BEGIN DATA FOR PROCESSING
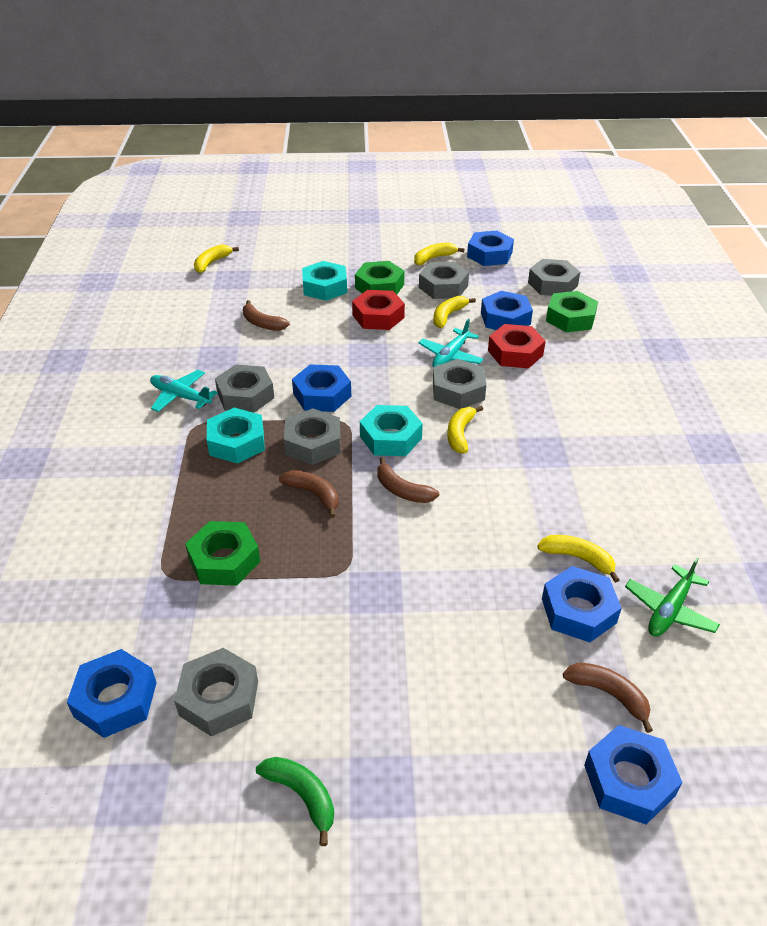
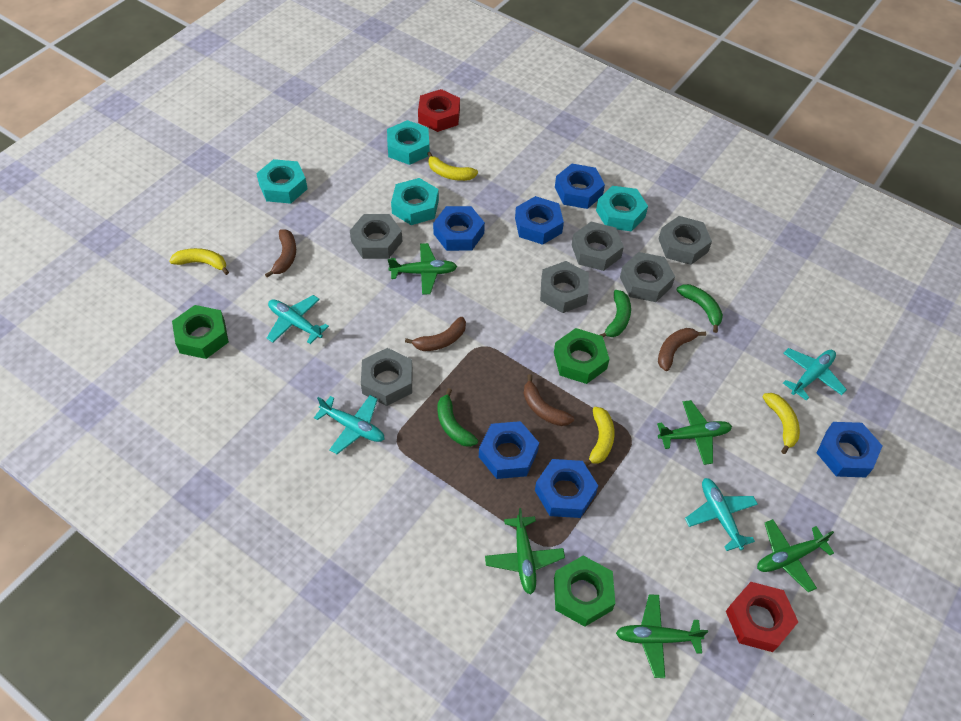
green banana: [256,757,334,846] = 1 -> [438,388,478,447] [600,290,631,337] [677,284,723,333] = 3
green plane: [625,558,720,637] = 1 -> [388,243,457,295] [485,508,565,595] [616,594,708,678] [657,400,732,465] [757,519,834,592] = 5
turquoise nut: [207,408,265,464] [302,261,347,301] [360,405,423,456] = 3 -> [256,159,308,204] [387,120,430,165] [391,178,439,225] [596,186,648,231] = 4
turquoise plane: [150,370,218,412] [419,318,484,367] = 2 -> [267,295,329,344] [314,395,384,454] [685,478,758,551] [783,348,847,400] = 4
yellow banana: [194,245,239,273] [414,243,465,265] [433,296,476,328] [447,406,483,453] [537,535,620,583] = 5 -> [169,248,229,275] [427,152,478,181] [584,407,615,467] [763,393,800,454] = 4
END DATA FOR PROCESSING
# WORK TASK:
The expected output is each line of the records above that includes the word "plane".

# EXPECTED OUTPUT:
green plane: [625,558,720,637] = 1 -> [388,243,457,295] [485,508,565,595] [616,594,708,678] [657,400,732,465] [757,519,834,592] = 5
turquoise plane: [150,370,218,412] [419,318,484,367] = 2 -> [267,295,329,344] [314,395,384,454] [685,478,758,551] [783,348,847,400] = 4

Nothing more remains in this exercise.